● PROBLEM TO WORK ON: Leaving out the images, please reproduce each line below exactly.

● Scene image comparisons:
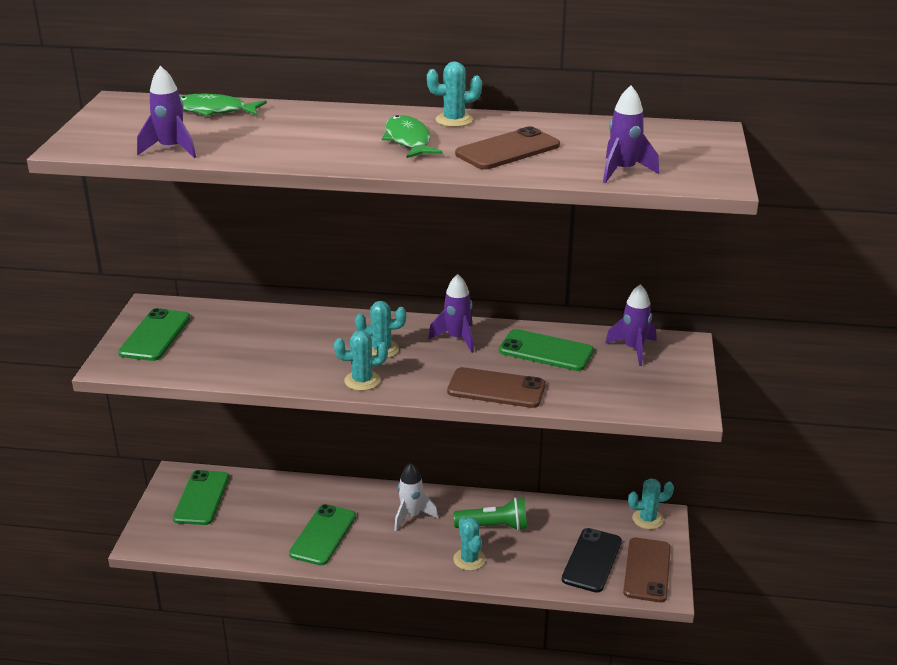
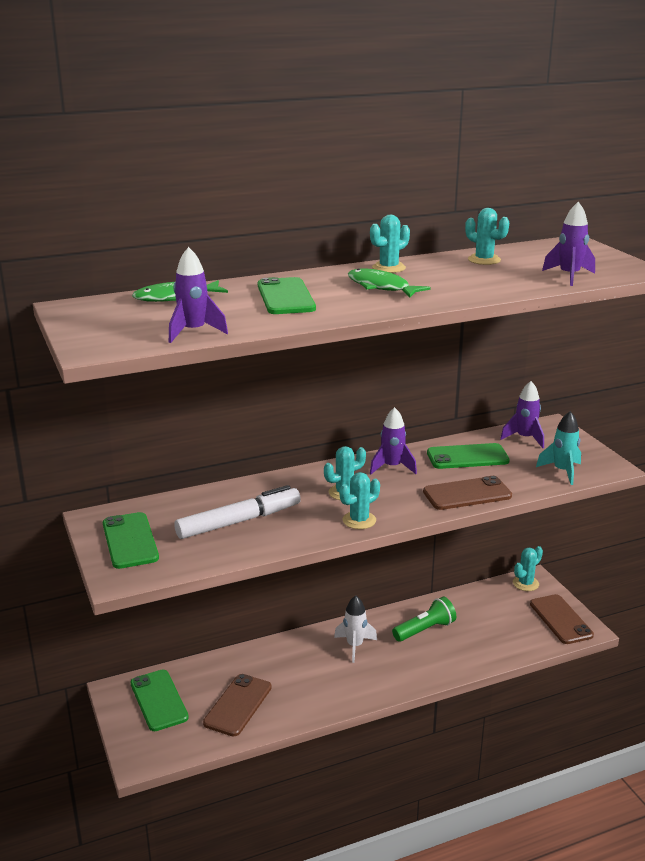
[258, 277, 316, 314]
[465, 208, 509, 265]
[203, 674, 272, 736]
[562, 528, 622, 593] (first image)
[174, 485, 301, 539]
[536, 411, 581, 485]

● OUTPUT OF THE EXERCISE:
[258, 277, 316, 314]
[465, 208, 509, 265]
[203, 674, 272, 736]
[562, 528, 622, 593] (first image)
[174, 485, 301, 539]
[536, 411, 581, 485]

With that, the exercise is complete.